Once the records below have been read, copy them all out exactly.

Exercise input: Begin

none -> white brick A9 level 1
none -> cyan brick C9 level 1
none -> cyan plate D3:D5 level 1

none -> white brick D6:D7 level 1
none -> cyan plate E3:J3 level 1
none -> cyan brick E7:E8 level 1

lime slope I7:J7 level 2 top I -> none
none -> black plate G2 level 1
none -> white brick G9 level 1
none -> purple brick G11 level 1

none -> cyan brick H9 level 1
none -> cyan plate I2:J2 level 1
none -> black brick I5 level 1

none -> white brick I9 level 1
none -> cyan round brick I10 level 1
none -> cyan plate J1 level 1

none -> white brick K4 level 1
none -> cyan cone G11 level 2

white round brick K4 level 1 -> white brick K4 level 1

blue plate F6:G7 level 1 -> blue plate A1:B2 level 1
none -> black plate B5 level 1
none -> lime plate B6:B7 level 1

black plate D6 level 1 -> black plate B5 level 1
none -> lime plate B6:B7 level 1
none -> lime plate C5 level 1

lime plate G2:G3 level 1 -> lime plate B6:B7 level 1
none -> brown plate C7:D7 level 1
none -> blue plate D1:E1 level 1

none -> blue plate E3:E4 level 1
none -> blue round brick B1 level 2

Exercise input: End

■ **Final answer**:
none -> white brick A9 level 1
none -> cyan brick C9 level 1
none -> cyan plate D3:D5 level 1

none -> white brick D6:D7 level 1
none -> cyan plate E3:J3 level 1
none -> cyan brick E7:E8 level 1

lime slope I7:J7 level 2 top I -> none
none -> black plate G2 level 1
none -> white brick G9 level 1
none -> purple brick G11 level 1

none -> cyan brick H9 level 1
none -> cyan plate I2:J2 level 1
none -> black brick I5 level 1

none -> white brick I9 level 1
none -> cyan round brick I10 level 1
none -> cyan plate J1 level 1

none -> white brick K4 level 1
none -> cyan cone G11 level 2

white round brick K4 level 1 -> white brick K4 level 1

blue plate F6:G7 level 1 -> blue plate A1:B2 level 1
none -> black plate B5 level 1
none -> lime plate B6:B7 level 1

black plate D6 level 1 -> black plate B5 level 1
none -> lime plate B6:B7 level 1
none -> lime plate C5 level 1

lime plate G2:G3 level 1 -> lime plate B6:B7 level 1
none -> brown plate C7:D7 level 1
none -> blue plate D1:E1 level 1

none -> blue plate E3:E4 level 1
none -> blue round brick B1 level 2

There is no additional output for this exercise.